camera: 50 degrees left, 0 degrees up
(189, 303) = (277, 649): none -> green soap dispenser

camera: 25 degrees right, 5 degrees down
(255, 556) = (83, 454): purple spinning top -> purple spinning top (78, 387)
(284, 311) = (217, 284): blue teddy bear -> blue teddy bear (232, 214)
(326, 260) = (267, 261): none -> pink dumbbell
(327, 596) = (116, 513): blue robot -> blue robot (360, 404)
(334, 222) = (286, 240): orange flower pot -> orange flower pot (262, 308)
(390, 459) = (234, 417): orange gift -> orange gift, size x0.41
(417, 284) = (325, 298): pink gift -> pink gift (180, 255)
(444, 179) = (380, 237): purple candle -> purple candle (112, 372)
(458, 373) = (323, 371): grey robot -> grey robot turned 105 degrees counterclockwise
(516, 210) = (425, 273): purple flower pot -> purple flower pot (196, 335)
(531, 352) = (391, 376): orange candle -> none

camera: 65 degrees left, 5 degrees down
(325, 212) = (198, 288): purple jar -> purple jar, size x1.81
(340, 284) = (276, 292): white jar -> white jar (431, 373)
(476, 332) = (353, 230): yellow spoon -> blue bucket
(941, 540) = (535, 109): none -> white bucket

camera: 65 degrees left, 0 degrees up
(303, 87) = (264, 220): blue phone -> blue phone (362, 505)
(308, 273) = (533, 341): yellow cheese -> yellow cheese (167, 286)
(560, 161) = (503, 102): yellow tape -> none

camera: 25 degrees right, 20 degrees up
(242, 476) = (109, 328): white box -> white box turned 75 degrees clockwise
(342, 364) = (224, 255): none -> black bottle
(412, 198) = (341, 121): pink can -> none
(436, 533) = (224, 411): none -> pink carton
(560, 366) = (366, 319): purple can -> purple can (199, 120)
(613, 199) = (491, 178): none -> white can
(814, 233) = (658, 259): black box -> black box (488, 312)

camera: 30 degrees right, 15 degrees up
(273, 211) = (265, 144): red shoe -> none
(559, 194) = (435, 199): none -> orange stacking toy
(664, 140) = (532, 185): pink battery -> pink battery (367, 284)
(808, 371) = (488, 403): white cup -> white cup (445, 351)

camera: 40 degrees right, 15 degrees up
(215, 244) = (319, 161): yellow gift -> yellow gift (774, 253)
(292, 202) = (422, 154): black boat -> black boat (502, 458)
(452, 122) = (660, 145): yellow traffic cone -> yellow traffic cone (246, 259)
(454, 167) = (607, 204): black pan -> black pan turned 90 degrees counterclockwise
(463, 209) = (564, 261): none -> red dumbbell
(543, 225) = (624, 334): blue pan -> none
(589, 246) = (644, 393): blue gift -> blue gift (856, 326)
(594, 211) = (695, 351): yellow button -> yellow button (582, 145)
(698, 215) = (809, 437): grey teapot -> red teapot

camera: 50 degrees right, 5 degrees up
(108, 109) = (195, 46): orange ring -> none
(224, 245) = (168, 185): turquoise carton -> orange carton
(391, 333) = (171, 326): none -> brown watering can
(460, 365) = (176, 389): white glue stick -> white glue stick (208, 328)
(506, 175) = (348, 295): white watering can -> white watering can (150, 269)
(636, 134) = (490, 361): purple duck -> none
*-*-*
EXERCISE REQUIREMENTS:
Extract all the material, leaving every line as it is.

EXERCISE ANSWER:
camera: 50 degrees left, 0 degrees up
(189, 303) = (277, 649): none -> green soap dispenser

camera: 25 degrees right, 5 degrees down
(255, 556) = (83, 454): purple spinning top -> purple spinning top (78, 387)
(284, 311) = (217, 284): blue teddy bear -> blue teddy bear (232, 214)
(326, 260) = (267, 261): none -> pink dumbbell
(327, 596) = (116, 513): blue robot -> blue robot (360, 404)
(334, 222) = (286, 240): orange flower pot -> orange flower pot (262, 308)
(390, 459) = (234, 417): orange gift -> orange gift, size x0.41
(417, 284) = (325, 298): pink gift -> pink gift (180, 255)
(444, 179) = (380, 237): purple candle -> purple candle (112, 372)
(458, 373) = (323, 371): grey robot -> grey robot turned 105 degrees counterclockwise
(516, 210) = (425, 273): purple flower pot -> purple flower pot (196, 335)
(531, 352) = (391, 376): orange candle -> none

camera: 65 degrees left, 5 degrees down
(325, 212) = (198, 288): purple jar -> purple jar, size x1.81
(340, 284) = (276, 292): white jar -> white jar (431, 373)
(476, 332) = (353, 230): yellow spoon -> blue bucket
(941, 540) = (535, 109): none -> white bucket

camera: 65 degrees left, 0 degrees up
(303, 87) = (264, 220): blue phone -> blue phone (362, 505)
(308, 273) = (533, 341): yellow cheese -> yellow cheese (167, 286)
(560, 161) = (503, 102): yellow tape -> none

camera: 25 degrees right, 20 degrees up
(242, 476) = (109, 328): white box -> white box turned 75 degrees clockwise
(342, 364) = (224, 255): none -> black bottle
(412, 198) = (341, 121): pink can -> none
(436, 533) = (224, 411): none -> pink carton
(560, 366) = (366, 319): purple can -> purple can (199, 120)
(613, 199) = (491, 178): none -> white can
(814, 233) = (658, 259): black box -> black box (488, 312)

camera: 30 degrees right, 15 degrees up
(273, 211) = (265, 144): red shoe -> none
(559, 194) = (435, 199): none -> orange stacking toy
(664, 140) = (532, 185): pink battery -> pink battery (367, 284)
(808, 371) = (488, 403): white cup -> white cup (445, 351)

camera: 40 degrees right, 15 degrees up
(215, 244) = (319, 161): yellow gift -> yellow gift (774, 253)
(292, 202) = (422, 154): black boat -> black boat (502, 458)
(452, 122) = (660, 145): yellow traffic cone -> yellow traffic cone (246, 259)
(454, 167) = (607, 204): black pan -> black pan turned 90 degrees counterclockwise
(463, 209) = (564, 261): none -> red dumbbell
(543, 225) = (624, 334): blue pan -> none
(589, 246) = (644, 393): blue gift -> blue gift (856, 326)
(594, 211) = (695, 351): yellow button -> yellow button (582, 145)
(698, 215) = (809, 437): grey teapot -> red teapot

camera: 50 degrees right, 5 degrees up
(108, 109) = (195, 46): orange ring -> none
(224, 245) = (168, 185): turquoise carton -> orange carton
(391, 333) = (171, 326): none -> brown watering can
(460, 365) = (176, 389): white glue stick -> white glue stick (208, 328)
(506, 175) = (348, 295): white watering can -> white watering can (150, 269)
(636, 134) = (490, 361): purple duck -> none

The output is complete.